Once you find the line with "chair: (670, 266)" in the data that follows, repeat it and every line after it exactly, through the line with "window: (119, 323) -> (238, 579), removed".

___ Input records ___

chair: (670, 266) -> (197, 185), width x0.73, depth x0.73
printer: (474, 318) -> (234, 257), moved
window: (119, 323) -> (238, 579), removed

___
___ Input records ___

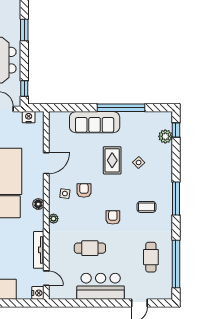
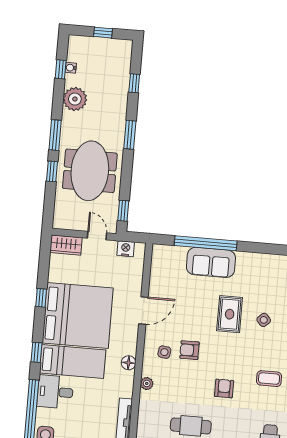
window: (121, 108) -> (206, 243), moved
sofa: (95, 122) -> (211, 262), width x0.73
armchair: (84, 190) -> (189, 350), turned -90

___

• Answer to the problem:
chair: (670, 266) -> (197, 185), width x0.73, depth x0.73
printer: (474, 318) -> (234, 257), moved
window: (119, 323) -> (238, 579), removed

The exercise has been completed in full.